- Work request -
To complete this task, print all the data below exactly but leave out the images.

Provided data: Begin

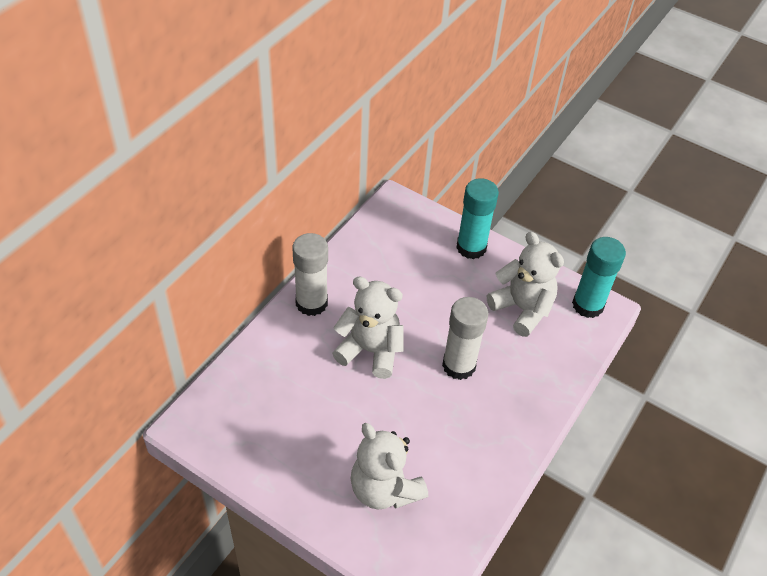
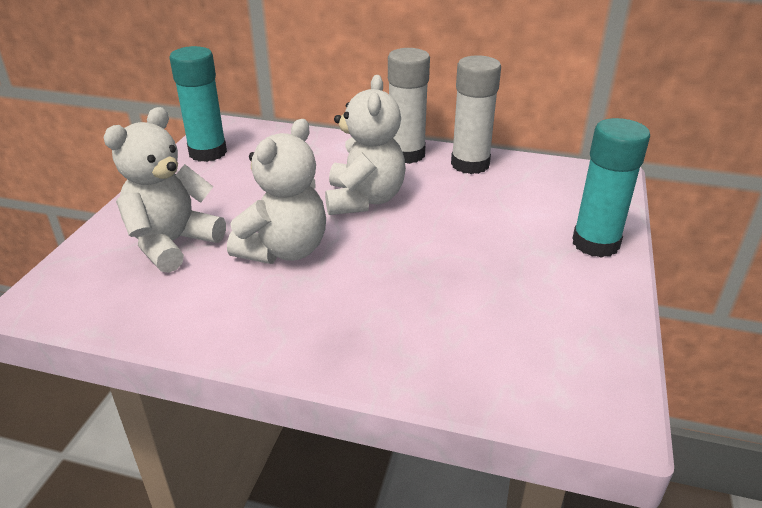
camera: 75 degrees right, 15 degrees down
(459, 365) = (381, 267): white glue stick -> white glue stick (470, 164)
(522, 309) = (525, 309): white teddy bear -> white teddy bear (284, 250)
(587, 305) = (597, 386): turquoise glue stick -> turquoise glue stick (208, 152)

Provided data: End

- Written response -
camera: 75 degrees right, 15 degrees down
(459, 365) = (381, 267): white glue stick -> white glue stick (470, 164)
(522, 309) = (525, 309): white teddy bear -> white teddy bear (284, 250)
(587, 305) = (597, 386): turquoise glue stick -> turquoise glue stick (208, 152)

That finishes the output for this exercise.